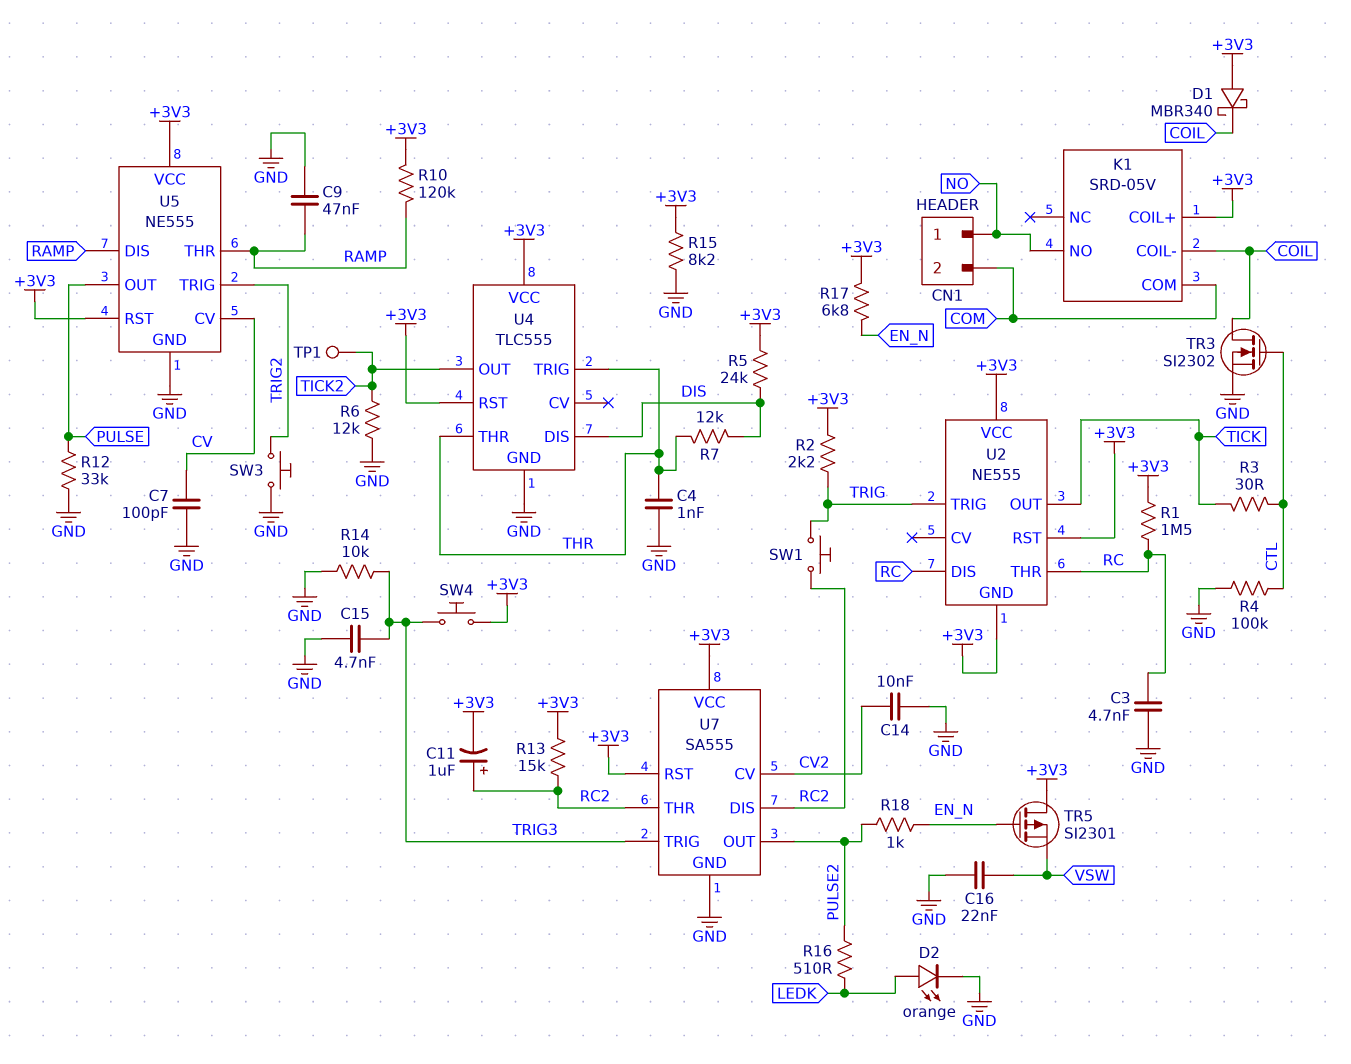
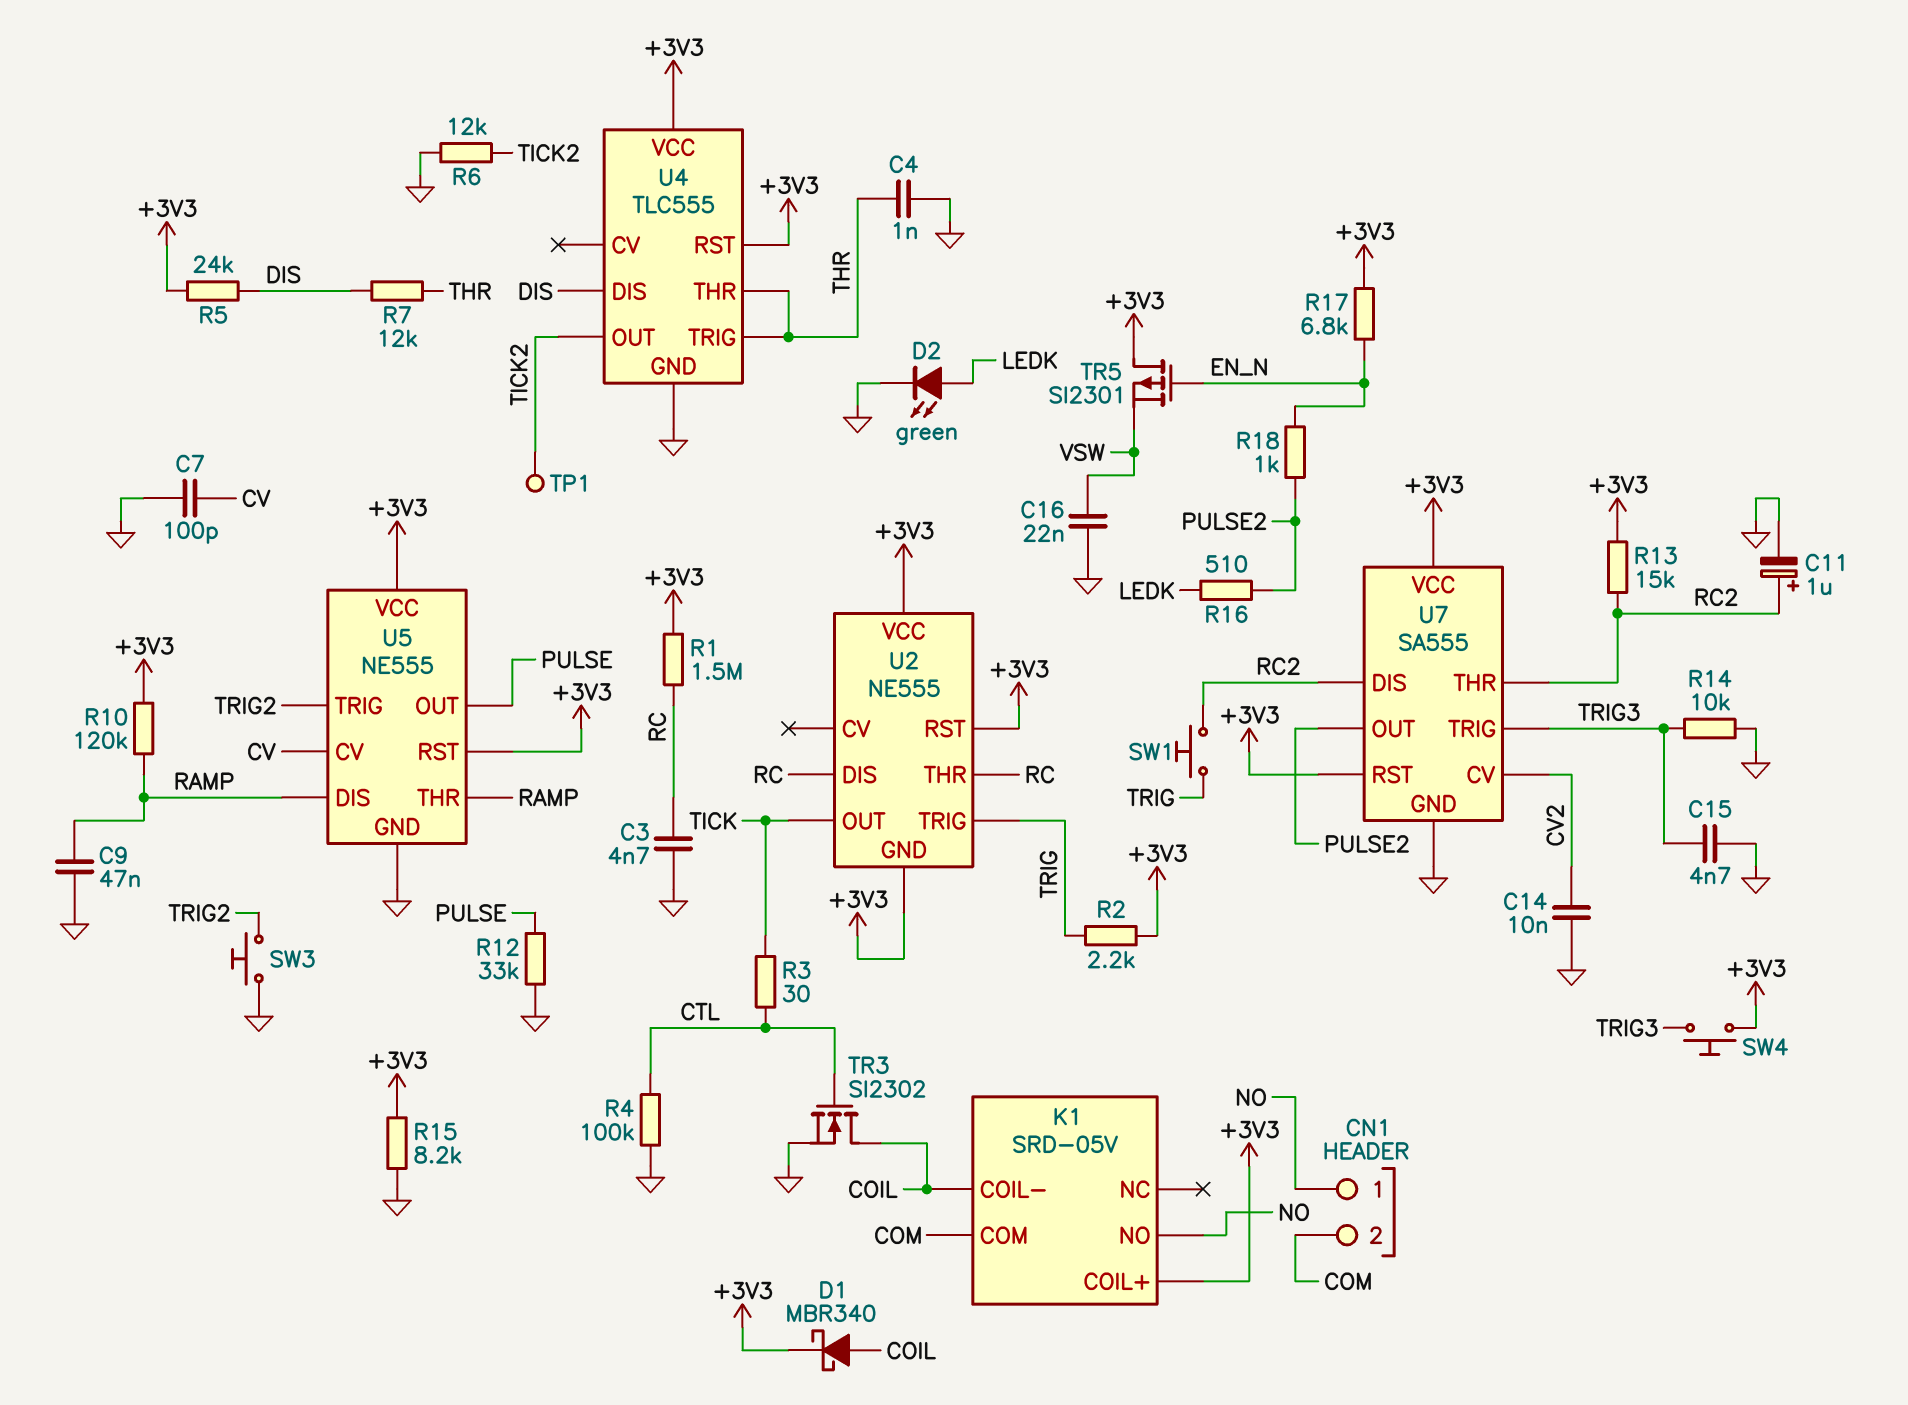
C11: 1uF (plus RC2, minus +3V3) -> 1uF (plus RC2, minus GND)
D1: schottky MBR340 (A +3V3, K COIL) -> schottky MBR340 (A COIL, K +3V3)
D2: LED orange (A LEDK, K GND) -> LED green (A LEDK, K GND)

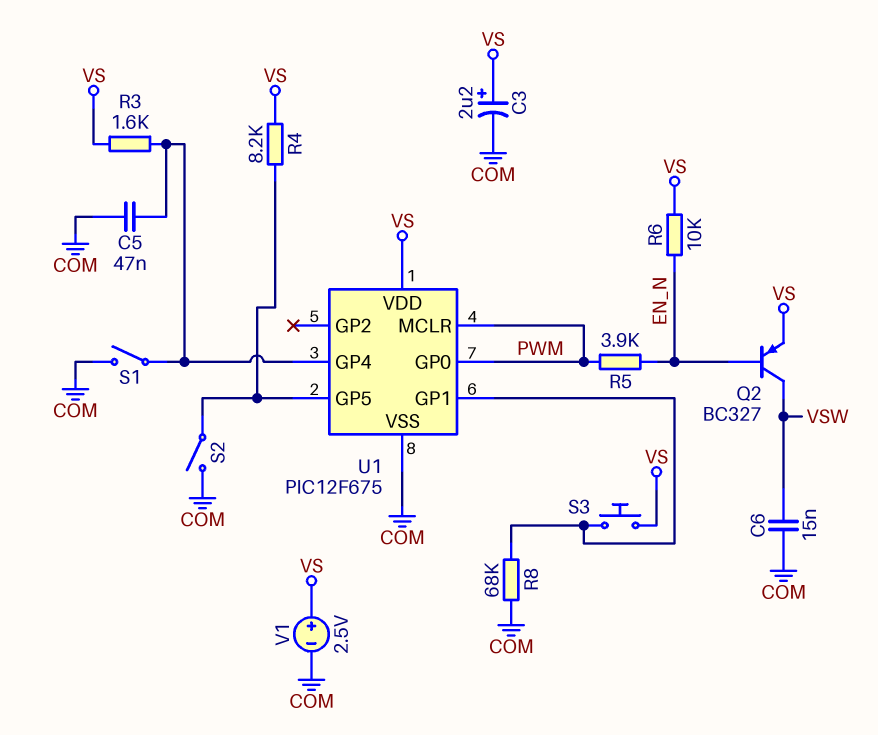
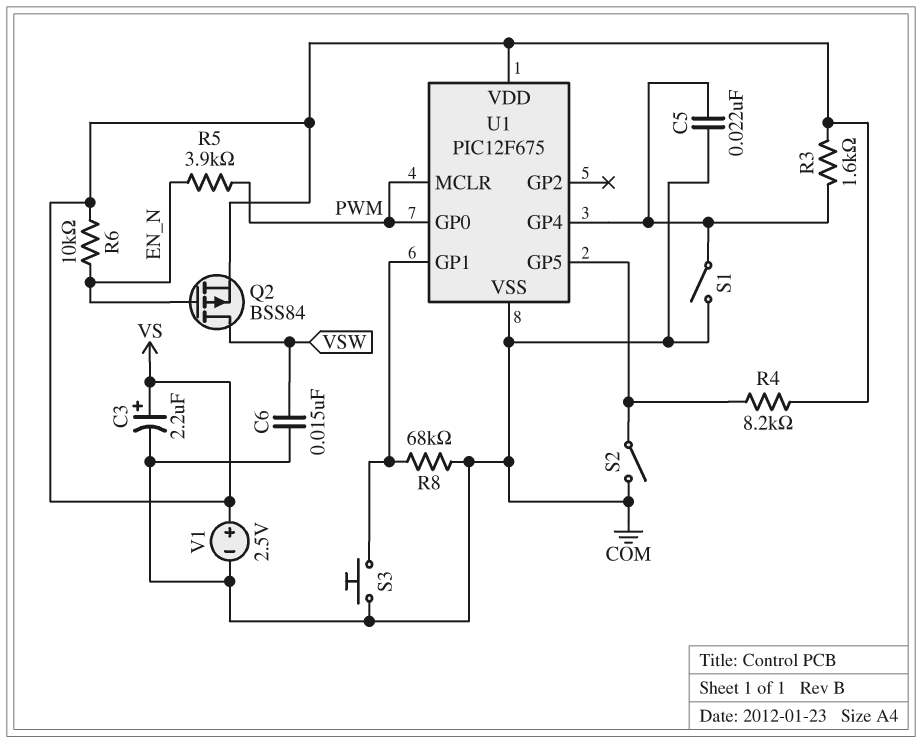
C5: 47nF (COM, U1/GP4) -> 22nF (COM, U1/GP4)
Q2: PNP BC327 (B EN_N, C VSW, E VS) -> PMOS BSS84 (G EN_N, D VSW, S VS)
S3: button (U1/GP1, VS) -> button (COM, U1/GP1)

### [What the exercise asks]
Exactly the lines from the one with "D2: LED orange" to the last line of the listing are wanted, both ends included and pictures excluded.

### [Exercise solution]
D2: LED orange (A LEDK, K GND) -> LED green (A LEDK, K GND)

C5: 47nF (COM, U1/GP4) -> 22nF (COM, U1/GP4)
Q2: PNP BC327 (B EN_N, C VSW, E VS) -> PMOS BSS84 (G EN_N, D VSW, S VS)
S3: button (U1/GP1, VS) -> button (COM, U1/GP1)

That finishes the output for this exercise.